> What you will do: Among the entries below, find each line with "brown" and show it.

[Items listed in a dataset]
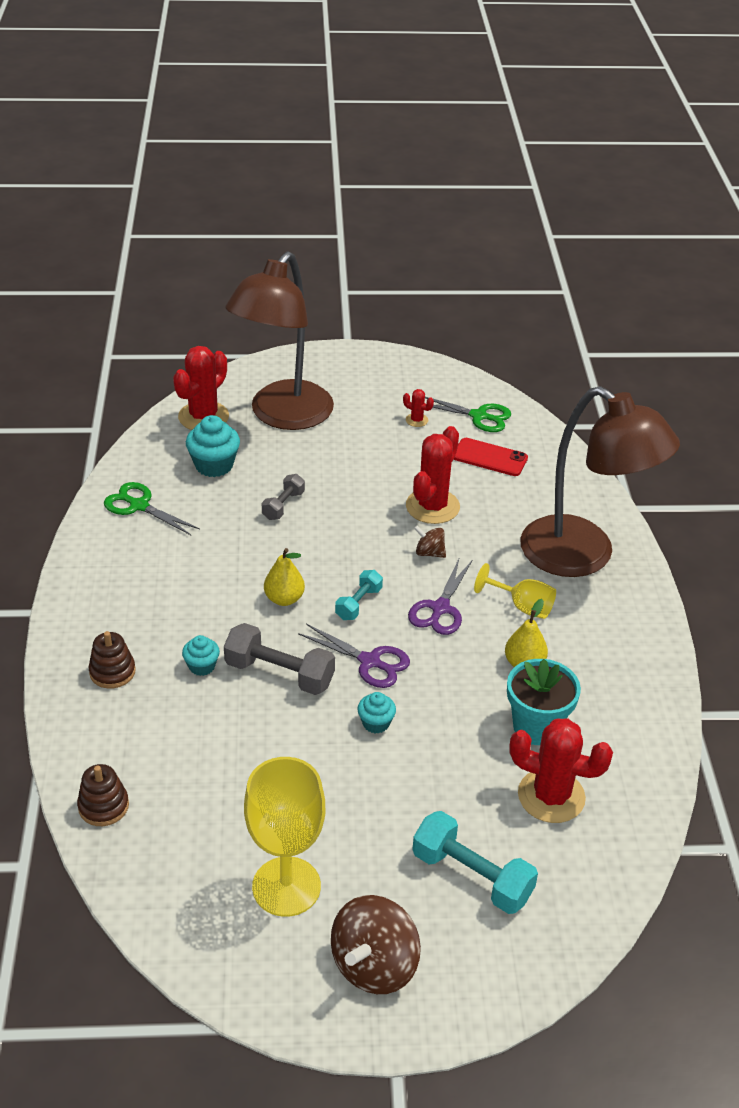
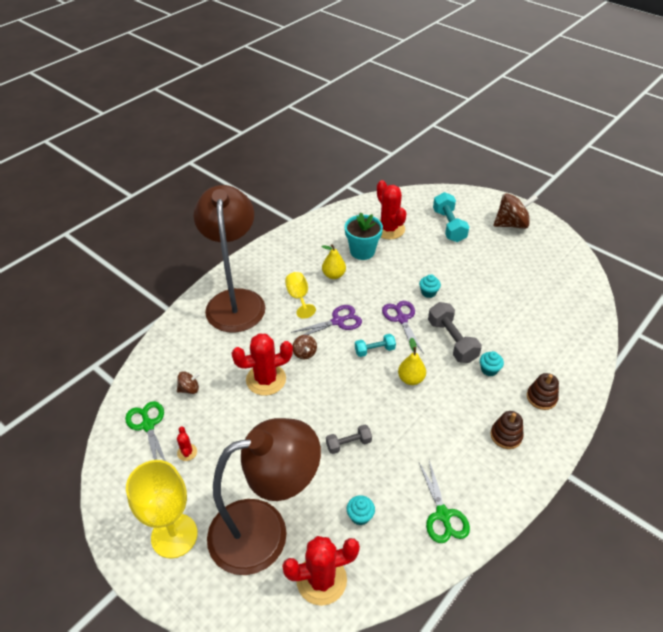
camera: 135 degrees left, 5 degrees up
brown stacking toy [77,764,129,826] -> brown stacking toy moved to [491,411,524,449]
turquoise cupcake [186,415,240,477] -> turquoise cupcake [347,495,375,525], size x0.59
yellow goblet [244,757,325,917] -> yellow goblet moved to [126,460,198,558]
red phone [454,438,528,476] -> brown spinning top [177,371,200,394]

> Exercise output:
brown stacking toy [77,764,129,826] -> brown stacking toy moved to [491,411,524,449]
red phone [454,438,528,476] -> brown spinning top [177,371,200,394]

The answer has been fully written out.